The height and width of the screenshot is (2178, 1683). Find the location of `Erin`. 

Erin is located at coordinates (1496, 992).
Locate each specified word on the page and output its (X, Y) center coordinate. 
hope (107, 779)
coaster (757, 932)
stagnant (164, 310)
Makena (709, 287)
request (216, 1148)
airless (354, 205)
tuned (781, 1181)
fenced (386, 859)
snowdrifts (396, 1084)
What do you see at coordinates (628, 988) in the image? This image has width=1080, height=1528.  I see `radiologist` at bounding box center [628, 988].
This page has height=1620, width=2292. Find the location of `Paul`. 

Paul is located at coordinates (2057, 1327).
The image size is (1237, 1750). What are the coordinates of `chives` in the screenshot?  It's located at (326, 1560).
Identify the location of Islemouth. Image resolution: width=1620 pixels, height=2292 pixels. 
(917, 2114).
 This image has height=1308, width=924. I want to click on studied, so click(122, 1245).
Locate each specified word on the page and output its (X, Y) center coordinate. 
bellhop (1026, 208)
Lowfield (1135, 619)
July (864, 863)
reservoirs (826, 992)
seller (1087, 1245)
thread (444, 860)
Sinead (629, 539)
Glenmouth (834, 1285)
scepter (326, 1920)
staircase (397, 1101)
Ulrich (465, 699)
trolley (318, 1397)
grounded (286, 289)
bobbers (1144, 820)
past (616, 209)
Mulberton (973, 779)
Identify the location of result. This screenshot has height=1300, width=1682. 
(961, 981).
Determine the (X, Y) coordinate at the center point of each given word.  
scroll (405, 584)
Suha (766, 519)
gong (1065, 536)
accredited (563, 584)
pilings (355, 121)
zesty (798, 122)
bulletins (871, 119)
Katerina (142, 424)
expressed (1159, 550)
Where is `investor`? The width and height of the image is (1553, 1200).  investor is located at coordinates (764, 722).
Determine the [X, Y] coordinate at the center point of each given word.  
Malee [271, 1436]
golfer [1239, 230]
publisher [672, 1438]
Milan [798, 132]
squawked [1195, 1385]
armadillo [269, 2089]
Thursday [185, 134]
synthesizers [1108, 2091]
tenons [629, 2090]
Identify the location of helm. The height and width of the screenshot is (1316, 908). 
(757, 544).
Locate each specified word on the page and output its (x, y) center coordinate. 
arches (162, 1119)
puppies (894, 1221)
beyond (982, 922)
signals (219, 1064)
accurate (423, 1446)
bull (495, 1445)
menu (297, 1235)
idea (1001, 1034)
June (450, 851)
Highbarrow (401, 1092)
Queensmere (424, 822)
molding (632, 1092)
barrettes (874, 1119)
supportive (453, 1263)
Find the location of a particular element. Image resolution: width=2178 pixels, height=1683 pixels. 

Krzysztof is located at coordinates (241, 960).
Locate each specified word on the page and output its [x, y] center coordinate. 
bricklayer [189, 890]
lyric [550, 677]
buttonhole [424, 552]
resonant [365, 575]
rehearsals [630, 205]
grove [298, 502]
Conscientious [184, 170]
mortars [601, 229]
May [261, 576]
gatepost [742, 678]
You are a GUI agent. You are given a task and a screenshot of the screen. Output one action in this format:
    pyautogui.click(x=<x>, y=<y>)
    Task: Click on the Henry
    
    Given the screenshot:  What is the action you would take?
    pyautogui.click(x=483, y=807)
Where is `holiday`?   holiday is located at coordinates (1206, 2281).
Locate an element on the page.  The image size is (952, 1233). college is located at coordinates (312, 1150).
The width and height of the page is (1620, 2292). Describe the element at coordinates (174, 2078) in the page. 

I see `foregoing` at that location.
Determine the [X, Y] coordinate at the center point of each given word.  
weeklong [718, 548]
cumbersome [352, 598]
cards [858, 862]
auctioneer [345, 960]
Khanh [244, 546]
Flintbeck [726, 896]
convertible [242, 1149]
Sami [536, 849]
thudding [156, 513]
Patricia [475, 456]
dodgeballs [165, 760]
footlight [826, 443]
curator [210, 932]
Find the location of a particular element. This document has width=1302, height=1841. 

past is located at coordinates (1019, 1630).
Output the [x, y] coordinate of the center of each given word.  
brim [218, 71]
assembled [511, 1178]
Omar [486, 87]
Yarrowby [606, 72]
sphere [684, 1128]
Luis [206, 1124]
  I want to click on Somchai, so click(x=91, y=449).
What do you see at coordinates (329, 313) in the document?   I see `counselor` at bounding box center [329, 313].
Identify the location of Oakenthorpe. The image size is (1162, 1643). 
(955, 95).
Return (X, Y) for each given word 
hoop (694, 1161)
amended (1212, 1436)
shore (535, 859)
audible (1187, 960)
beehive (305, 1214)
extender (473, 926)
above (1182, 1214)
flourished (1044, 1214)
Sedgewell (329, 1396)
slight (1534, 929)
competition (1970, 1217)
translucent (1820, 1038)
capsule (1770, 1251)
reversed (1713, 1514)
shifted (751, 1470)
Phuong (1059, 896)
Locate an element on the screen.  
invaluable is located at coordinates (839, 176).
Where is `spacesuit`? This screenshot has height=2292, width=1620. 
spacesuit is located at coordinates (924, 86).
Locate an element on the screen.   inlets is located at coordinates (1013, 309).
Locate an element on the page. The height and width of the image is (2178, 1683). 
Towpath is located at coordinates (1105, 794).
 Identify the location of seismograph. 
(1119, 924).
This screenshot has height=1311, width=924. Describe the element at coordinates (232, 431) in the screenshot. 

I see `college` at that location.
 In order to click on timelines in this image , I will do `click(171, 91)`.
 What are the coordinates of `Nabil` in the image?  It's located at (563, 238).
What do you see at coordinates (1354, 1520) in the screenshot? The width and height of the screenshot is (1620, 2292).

*Task to carry out*.
Update every row above by replacing "center point" with "midpoint" and leaving everything else unchanged.

*Answer for this exercise*.
The height and width of the screenshot is (2178, 1683). Find the location of `Erin`. 

Erin is located at coordinates (1496, 992).
Locate each specified word on the page and output its (X, Y) center coordinate. 
hope (107, 779)
coaster (757, 932)
stagnant (164, 310)
Makena (709, 287)
request (216, 1148)
airless (354, 205)
tuned (781, 1181)
fenced (386, 859)
snowdrifts (396, 1084)
What do you see at coordinates (628, 988) in the image? This image has width=1080, height=1528.  I see `radiologist` at bounding box center [628, 988].
This page has height=1620, width=2292. Find the location of `Paul`. 

Paul is located at coordinates (2057, 1327).
The image size is (1237, 1750). What are the coordinates of `chives` in the screenshot?  It's located at (326, 1560).
Identify the location of Islemouth. Image resolution: width=1620 pixels, height=2292 pixels. 
(917, 2114).
 This image has height=1308, width=924. I want to click on studied, so click(122, 1245).
Locate each specified word on the page and output its (X, Y) center coordinate. 
bellhop (1026, 208)
Lowfield (1135, 619)
July (864, 863)
reservoirs (826, 992)
seller (1087, 1245)
thread (444, 860)
Sinead (629, 539)
Glenmouth (834, 1285)
scepter (326, 1920)
staircase (397, 1101)
Ulrich (465, 699)
trolley (318, 1397)
grounded (286, 289)
bobbers (1144, 820)
past (616, 209)
Mulberton (973, 779)
Identify the location of result. This screenshot has height=1300, width=1682. 
(961, 981).
Determine the (X, Y) coordinate at the midpoint of each given word.  
scroll (405, 584)
Suha (766, 519)
gong (1065, 536)
accredited (563, 584)
pilings (355, 121)
zesty (798, 122)
bulletins (871, 119)
Katerina (142, 424)
expressed (1159, 550)
Where is `investor`? The width and height of the image is (1553, 1200).  investor is located at coordinates (764, 722).
Determine the [X, Y] coordinate at the midpoint of each given word.  
Malee [271, 1436]
golfer [1239, 230]
publisher [672, 1438]
Milan [798, 132]
squawked [1195, 1385]
armadillo [269, 2089]
Thursday [185, 134]
synthesizers [1108, 2091]
tenons [629, 2090]
Identify the location of helm. The height and width of the screenshot is (1316, 908). 
(757, 544).
Locate each specified word on the page and output its (x, y) center coordinate. 
arches (162, 1119)
puppies (894, 1221)
beyond (982, 922)
signals (219, 1064)
accurate (423, 1446)
bull (495, 1445)
menu (297, 1235)
idea (1001, 1034)
June (450, 851)
Highbarrow (401, 1092)
Queensmere (424, 822)
molding (632, 1092)
barrettes (874, 1119)
supportive (453, 1263)
Find the location of a particular element. Image resolution: width=2178 pixels, height=1683 pixels. 

Krzysztof is located at coordinates (241, 960).
Locate each specified word on the page and output its [x, y] center coordinate. 
bricklayer [189, 890]
lyric [550, 677]
buttonhole [424, 552]
resonant [365, 575]
rehearsals [630, 205]
grove [298, 502]
Conscientious [184, 170]
mortars [601, 229]
May [261, 576]
gatepost [742, 678]
You are a GUI agent. You are given a task and a screenshot of the screen. Output one action in this format:
    pyautogui.click(x=<x>, y=<y>)
    Task: Click on the Henry
    
    Given the screenshot:  What is the action you would take?
    pyautogui.click(x=483, y=807)
Where is `holiday`?   holiday is located at coordinates (1206, 2281).
Locate an element on the page.  The image size is (952, 1233). college is located at coordinates (312, 1150).
The width and height of the page is (1620, 2292). Describe the element at coordinates (174, 2078) in the page. 

I see `foregoing` at that location.
Determine the [X, Y] coordinate at the midpoint of each given word.  
weeklong [718, 548]
cumbersome [352, 598]
cards [858, 862]
auctioneer [345, 960]
Khanh [244, 546]
Flintbeck [726, 896]
convertible [242, 1149]
Sami [536, 849]
thudding [156, 513]
Patricia [475, 456]
dodgeballs [165, 760]
footlight [826, 443]
curator [210, 932]
Find the location of a particular element. This document has width=1302, height=1841. 

past is located at coordinates (1019, 1630).
Output the [x, y] coordinate of the center of each given word.  
brim [218, 71]
assembled [511, 1178]
Omar [486, 87]
Yarrowby [606, 72]
sphere [684, 1128]
Luis [206, 1124]
  I want to click on Somchai, so click(x=91, y=449).
What do you see at coordinates (329, 313) in the document?   I see `counselor` at bounding box center [329, 313].
Identify the location of Oakenthorpe. The image size is (1162, 1643). 
(955, 95).
Return (X, Y) for each given word 
hoop (694, 1161)
amended (1212, 1436)
shore (535, 859)
audible (1187, 960)
beehive (305, 1214)
extender (473, 926)
above (1182, 1214)
flourished (1044, 1214)
Sedgewell (329, 1396)
slight (1534, 929)
competition (1970, 1217)
translucent (1820, 1038)
capsule (1770, 1251)
reversed (1713, 1514)
shifted (751, 1470)
Phuong (1059, 896)
Locate an element on the screen.  
invaluable is located at coordinates (839, 176).
Where is `spacesuit`? This screenshot has height=2292, width=1620. 
spacesuit is located at coordinates (924, 86).
Locate an element on the screen.   inlets is located at coordinates (1013, 309).
Locate an element on the page. The height and width of the image is (2178, 1683). 
Towpath is located at coordinates (1105, 794).
 Identify the location of seismograph. 
(1119, 924).
This screenshot has height=1311, width=924. Describe the element at coordinates (232, 431) in the screenshot. 

I see `college` at that location.
 In order to click on timelines in this image , I will do `click(171, 91)`.
 What are the coordinates of `Nabil` in the image?  It's located at (563, 238).
What do you see at coordinates (1354, 1520) in the screenshot? The width and height of the screenshot is (1620, 2292).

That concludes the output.